What to produce: Up to and including the line that holds "C5: none -> 47uF (plus AGND, minus N007)", copy every line of the records below exactly, starting at the first; leave pictures out.

Extracted entries:

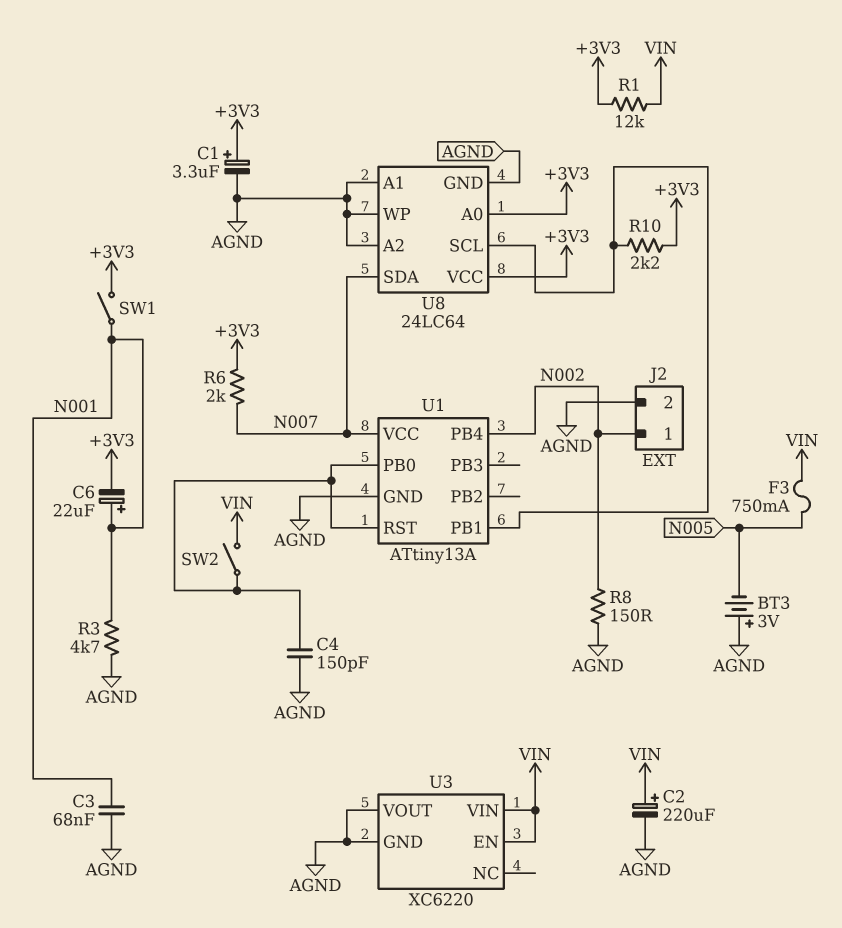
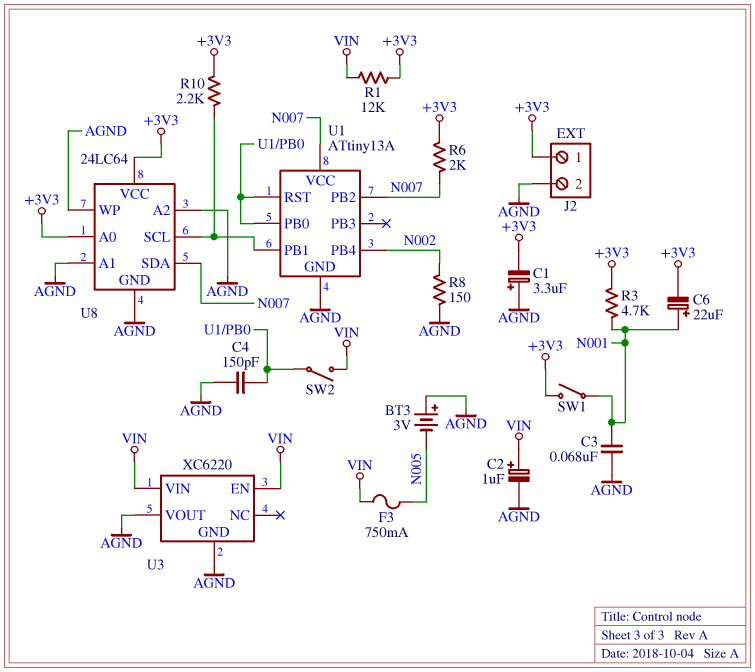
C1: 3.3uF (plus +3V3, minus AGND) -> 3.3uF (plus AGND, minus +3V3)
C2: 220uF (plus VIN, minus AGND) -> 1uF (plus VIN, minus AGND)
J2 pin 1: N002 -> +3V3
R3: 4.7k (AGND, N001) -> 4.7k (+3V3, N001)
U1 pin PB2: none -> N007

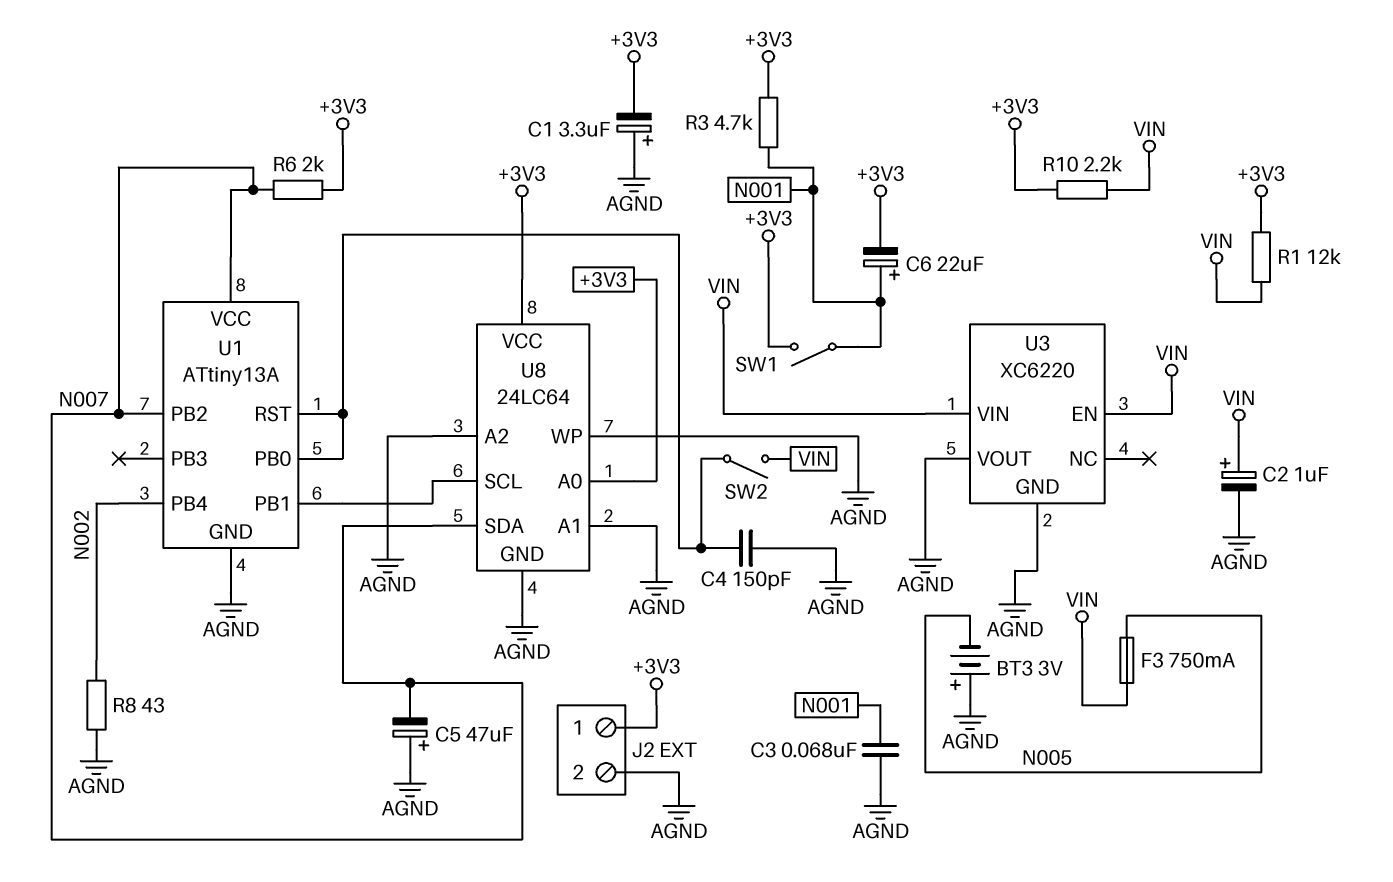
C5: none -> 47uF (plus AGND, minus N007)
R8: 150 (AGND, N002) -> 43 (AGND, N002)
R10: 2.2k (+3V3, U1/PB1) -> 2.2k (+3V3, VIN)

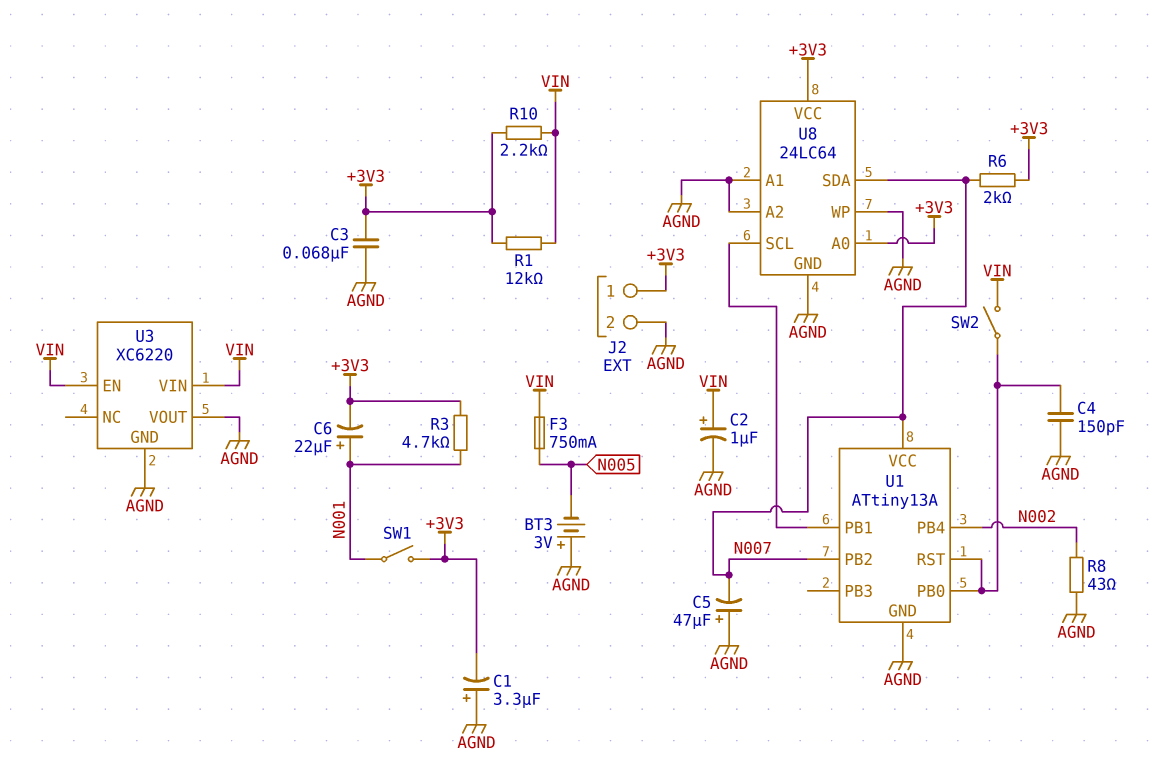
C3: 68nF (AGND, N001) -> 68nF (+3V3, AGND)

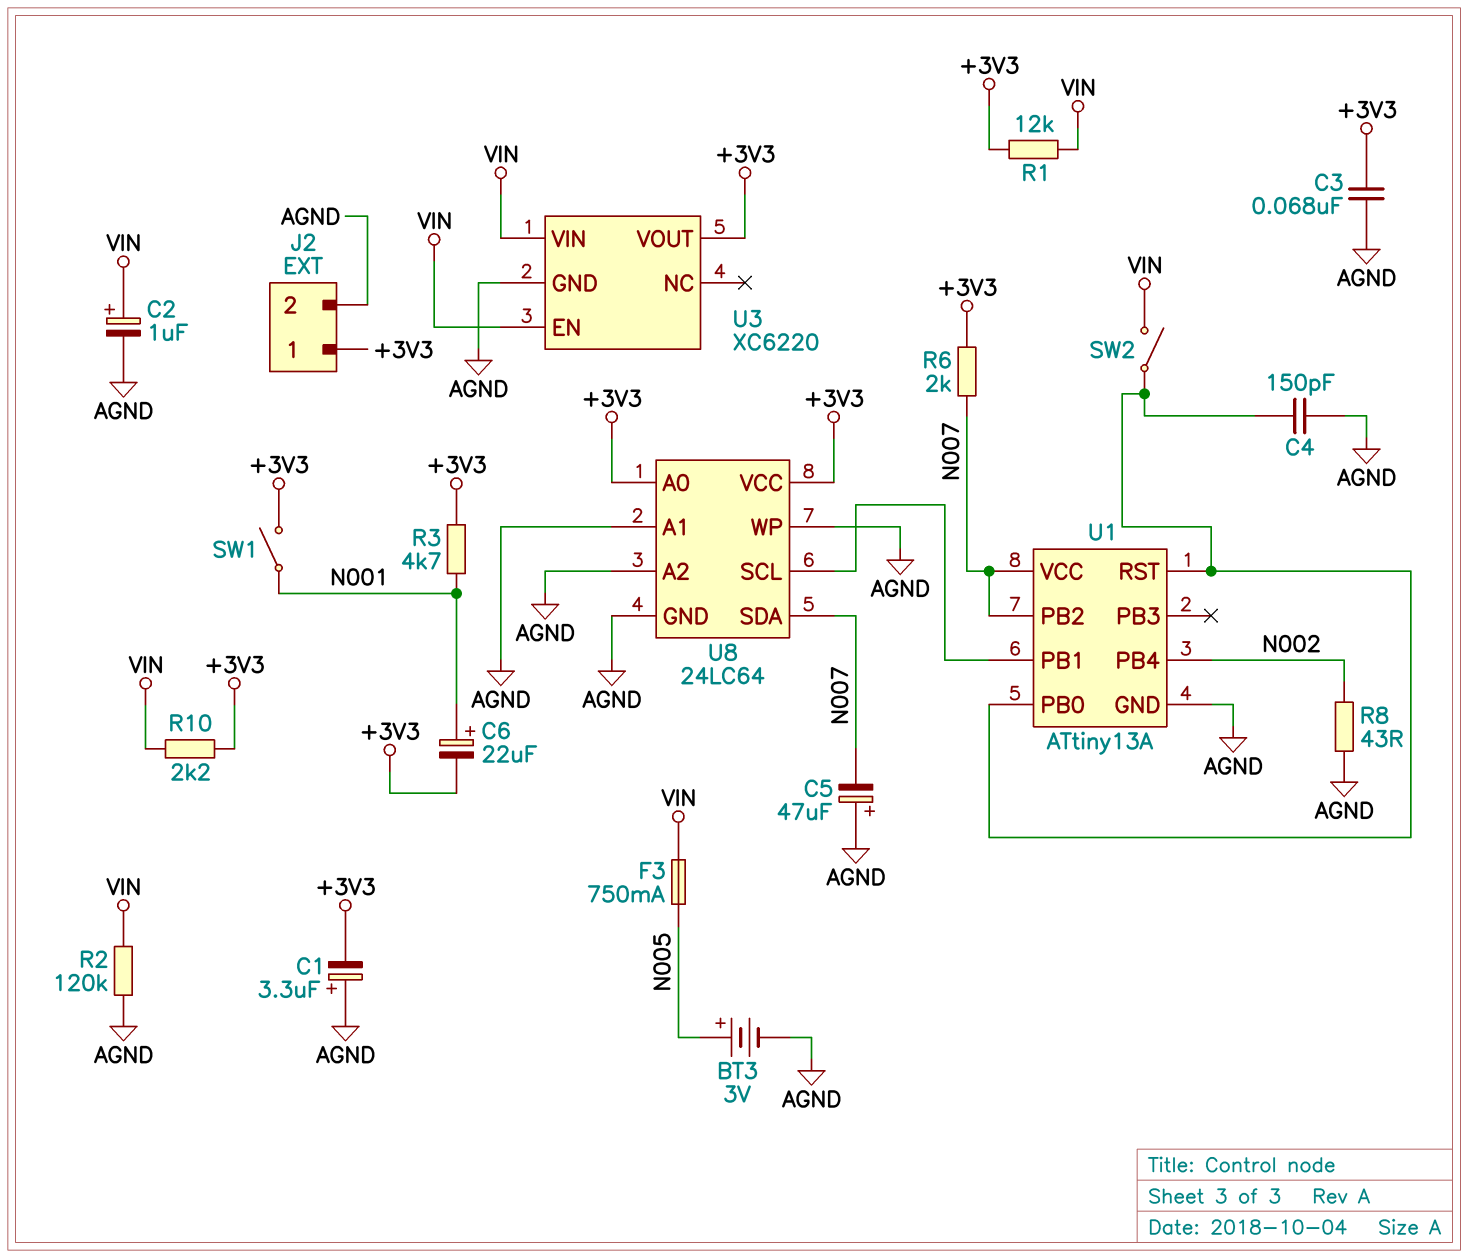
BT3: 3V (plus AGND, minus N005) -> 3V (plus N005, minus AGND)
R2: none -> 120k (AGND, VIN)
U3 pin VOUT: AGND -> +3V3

Exercise result:
C1: 3.3uF (plus +3V3, minus AGND) -> 3.3uF (plus AGND, minus +3V3)
C2: 220uF (plus VIN, minus AGND) -> 1uF (plus VIN, minus AGND)
J2 pin 1: N002 -> +3V3
R3: 4.7k (AGND, N001) -> 4.7k (+3V3, N001)
U1 pin PB2: none -> N007

C5: none -> 47uF (plus AGND, minus N007)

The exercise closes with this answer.